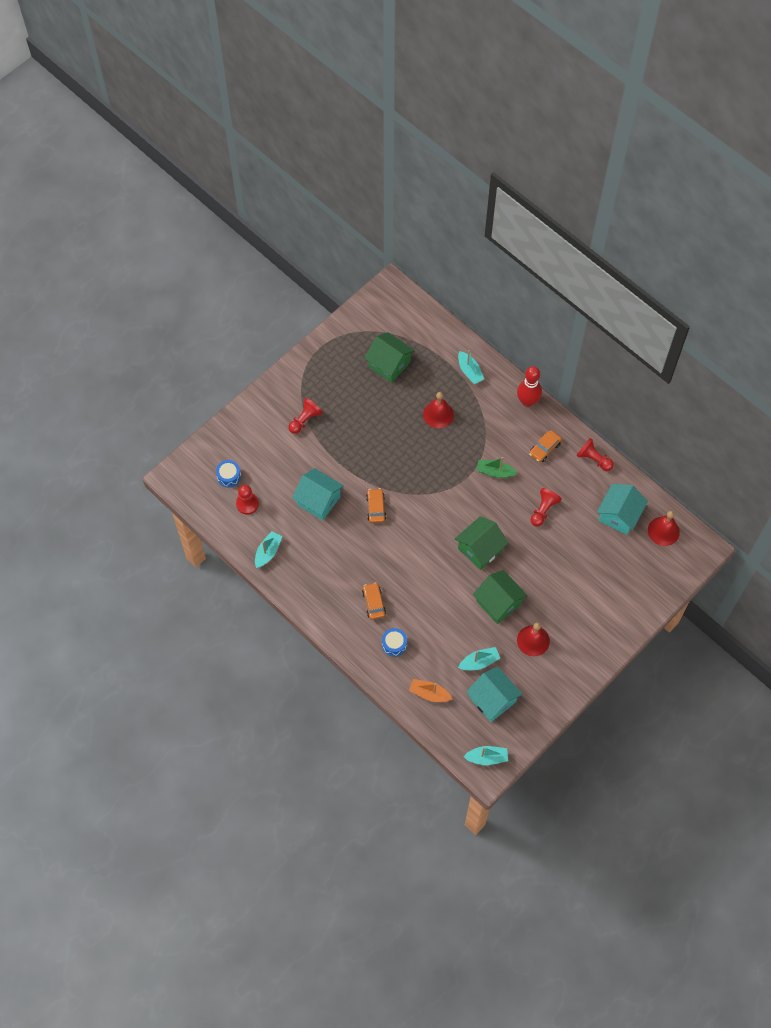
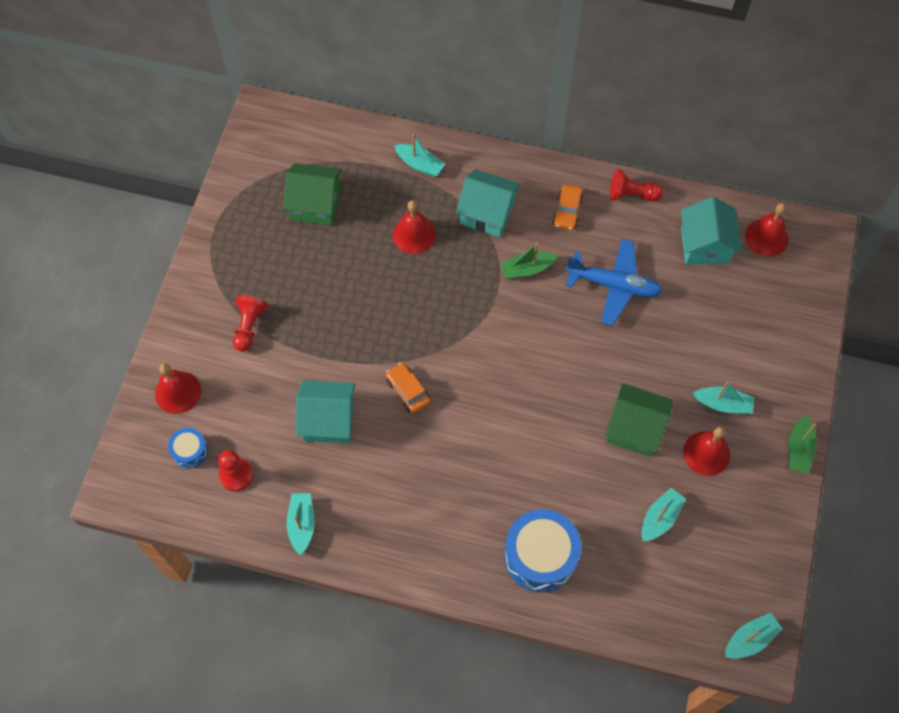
camera: 30 degrees left, 0 degrees up
(241, 438) = (178, 392): none -> red bell
(373, 603) = (481, 516): orange car -> none
(394, 644) = (540, 556): blue drum -> blue drum, size x1.97
(429, 693) = (625, 596): orange boat -> none
(480, 549) = (569, 373): green house -> none
(492, 699) = (707, 558): turquoise house -> turquoise house (487, 213)
(527, 401) = (511, 166): red bowling pin -> none
(543, 510) = (614, 285): red pawn -> blue plane
(563, 617) = (723, 404): none -> turquoise boat
(592, 669) = (799, 449): none -> green boat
----------------------------------------
_Task goal_:
Retype the data above as given, letting no picture into the copy.

_Written solution_:
camera: 30 degrees left, 0 degrees up
(241, 438) = (178, 392): none -> red bell
(373, 603) = (481, 516): orange car -> none
(394, 644) = (540, 556): blue drum -> blue drum, size x1.97
(429, 693) = (625, 596): orange boat -> none
(480, 549) = (569, 373): green house -> none
(492, 699) = (707, 558): turquoise house -> turquoise house (487, 213)
(527, 401) = (511, 166): red bowling pin -> none
(543, 510) = (614, 285): red pawn -> blue plane
(563, 617) = (723, 404): none -> turquoise boat
(592, 669) = (799, 449): none -> green boat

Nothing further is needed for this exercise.